Task brief ▸
Which lines in the rows below contain the string "appoggiatura"? Pull out each of those lines, treating case as significant.

+++ Listed entries

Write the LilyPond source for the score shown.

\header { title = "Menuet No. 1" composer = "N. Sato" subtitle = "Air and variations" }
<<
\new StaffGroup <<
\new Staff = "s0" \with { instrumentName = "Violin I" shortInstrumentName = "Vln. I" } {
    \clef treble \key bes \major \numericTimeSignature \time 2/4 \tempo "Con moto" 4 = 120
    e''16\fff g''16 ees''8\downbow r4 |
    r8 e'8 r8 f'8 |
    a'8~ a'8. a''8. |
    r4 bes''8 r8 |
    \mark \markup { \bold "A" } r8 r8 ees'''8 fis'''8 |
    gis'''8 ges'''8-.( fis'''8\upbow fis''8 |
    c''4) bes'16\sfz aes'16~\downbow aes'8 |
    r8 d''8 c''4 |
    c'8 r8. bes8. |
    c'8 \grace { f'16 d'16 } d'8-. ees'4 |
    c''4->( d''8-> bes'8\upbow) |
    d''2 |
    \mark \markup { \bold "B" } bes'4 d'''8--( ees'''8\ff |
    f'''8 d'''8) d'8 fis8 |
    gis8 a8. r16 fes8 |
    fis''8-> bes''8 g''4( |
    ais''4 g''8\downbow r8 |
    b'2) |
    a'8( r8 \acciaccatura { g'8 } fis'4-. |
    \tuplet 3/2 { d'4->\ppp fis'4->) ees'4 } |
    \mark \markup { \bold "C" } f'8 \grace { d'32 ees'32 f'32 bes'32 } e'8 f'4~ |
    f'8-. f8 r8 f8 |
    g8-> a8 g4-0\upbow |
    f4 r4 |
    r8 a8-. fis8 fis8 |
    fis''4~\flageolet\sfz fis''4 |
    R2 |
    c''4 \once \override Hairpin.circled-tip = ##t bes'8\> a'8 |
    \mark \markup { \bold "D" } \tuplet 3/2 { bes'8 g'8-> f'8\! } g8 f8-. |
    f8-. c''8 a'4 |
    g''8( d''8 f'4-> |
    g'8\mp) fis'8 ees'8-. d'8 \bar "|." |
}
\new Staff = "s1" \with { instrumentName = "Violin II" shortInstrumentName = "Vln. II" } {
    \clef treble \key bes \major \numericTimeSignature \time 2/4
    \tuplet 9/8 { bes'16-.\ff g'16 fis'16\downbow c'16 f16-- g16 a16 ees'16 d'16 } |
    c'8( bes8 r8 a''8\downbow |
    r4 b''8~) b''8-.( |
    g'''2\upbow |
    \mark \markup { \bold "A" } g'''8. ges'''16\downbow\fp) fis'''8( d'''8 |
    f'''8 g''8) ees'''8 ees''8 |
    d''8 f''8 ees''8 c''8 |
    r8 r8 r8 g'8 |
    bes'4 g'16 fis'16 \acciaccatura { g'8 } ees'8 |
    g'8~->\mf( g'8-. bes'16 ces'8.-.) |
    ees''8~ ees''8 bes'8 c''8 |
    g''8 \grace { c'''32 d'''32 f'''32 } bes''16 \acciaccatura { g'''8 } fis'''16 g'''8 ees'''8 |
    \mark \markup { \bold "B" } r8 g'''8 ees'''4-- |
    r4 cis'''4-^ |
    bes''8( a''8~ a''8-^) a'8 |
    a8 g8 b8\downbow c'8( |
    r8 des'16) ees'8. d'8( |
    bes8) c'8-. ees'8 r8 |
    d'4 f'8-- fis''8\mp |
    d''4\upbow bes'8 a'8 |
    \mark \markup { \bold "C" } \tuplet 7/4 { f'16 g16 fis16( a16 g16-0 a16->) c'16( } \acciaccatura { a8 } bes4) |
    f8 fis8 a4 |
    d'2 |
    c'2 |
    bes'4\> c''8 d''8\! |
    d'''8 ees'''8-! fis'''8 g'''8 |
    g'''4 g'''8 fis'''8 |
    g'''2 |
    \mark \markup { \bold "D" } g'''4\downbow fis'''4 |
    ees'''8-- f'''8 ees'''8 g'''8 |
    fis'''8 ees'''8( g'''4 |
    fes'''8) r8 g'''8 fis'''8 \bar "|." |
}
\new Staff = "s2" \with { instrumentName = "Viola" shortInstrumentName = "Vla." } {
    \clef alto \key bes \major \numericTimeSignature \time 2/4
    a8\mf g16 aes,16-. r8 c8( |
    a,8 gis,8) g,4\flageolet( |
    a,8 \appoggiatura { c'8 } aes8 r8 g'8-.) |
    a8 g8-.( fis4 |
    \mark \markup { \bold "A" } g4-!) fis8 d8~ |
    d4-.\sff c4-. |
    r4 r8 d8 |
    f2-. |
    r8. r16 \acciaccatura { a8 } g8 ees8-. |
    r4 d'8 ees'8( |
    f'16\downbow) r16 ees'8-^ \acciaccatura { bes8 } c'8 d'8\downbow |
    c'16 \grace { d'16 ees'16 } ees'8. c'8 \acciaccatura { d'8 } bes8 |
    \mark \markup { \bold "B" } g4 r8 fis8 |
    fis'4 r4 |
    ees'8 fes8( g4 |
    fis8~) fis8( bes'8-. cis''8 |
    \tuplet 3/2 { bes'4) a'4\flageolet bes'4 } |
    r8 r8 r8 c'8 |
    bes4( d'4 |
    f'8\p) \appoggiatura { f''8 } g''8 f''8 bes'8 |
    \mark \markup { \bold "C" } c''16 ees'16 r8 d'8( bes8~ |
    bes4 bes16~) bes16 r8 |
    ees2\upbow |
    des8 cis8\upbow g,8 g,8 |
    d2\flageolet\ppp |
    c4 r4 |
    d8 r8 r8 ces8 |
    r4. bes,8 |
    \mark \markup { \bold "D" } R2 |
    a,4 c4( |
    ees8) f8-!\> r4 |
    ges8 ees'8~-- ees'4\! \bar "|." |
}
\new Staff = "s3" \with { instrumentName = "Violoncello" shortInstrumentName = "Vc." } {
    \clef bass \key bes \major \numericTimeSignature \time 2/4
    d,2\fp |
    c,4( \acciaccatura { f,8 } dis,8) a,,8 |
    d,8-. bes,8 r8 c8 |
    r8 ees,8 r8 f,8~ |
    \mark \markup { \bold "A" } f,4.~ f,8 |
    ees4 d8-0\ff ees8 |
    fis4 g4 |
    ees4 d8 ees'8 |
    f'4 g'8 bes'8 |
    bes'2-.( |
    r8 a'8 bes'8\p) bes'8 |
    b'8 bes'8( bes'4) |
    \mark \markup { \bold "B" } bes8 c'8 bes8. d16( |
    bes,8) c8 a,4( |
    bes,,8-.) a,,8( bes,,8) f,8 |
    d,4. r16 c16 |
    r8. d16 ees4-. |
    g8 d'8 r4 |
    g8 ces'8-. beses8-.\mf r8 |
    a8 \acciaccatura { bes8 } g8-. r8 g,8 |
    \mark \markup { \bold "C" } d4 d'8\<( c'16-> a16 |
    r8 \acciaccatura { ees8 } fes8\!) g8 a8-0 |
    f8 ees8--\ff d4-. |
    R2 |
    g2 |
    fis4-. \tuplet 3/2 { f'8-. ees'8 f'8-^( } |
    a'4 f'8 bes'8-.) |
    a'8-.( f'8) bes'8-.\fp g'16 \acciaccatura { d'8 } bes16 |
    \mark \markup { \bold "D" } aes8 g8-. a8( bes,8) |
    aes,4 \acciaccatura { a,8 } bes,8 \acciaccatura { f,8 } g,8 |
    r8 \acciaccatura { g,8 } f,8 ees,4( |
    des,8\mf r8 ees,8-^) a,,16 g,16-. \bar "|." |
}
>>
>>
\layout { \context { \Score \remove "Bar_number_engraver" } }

++++++

Written answer ▸
    a,8 \appoggiatura { c'8 } aes8 r8 g'8-.) |
    f'8\p) \appoggiatura { f''8 } g''8 f''8 bes'8 |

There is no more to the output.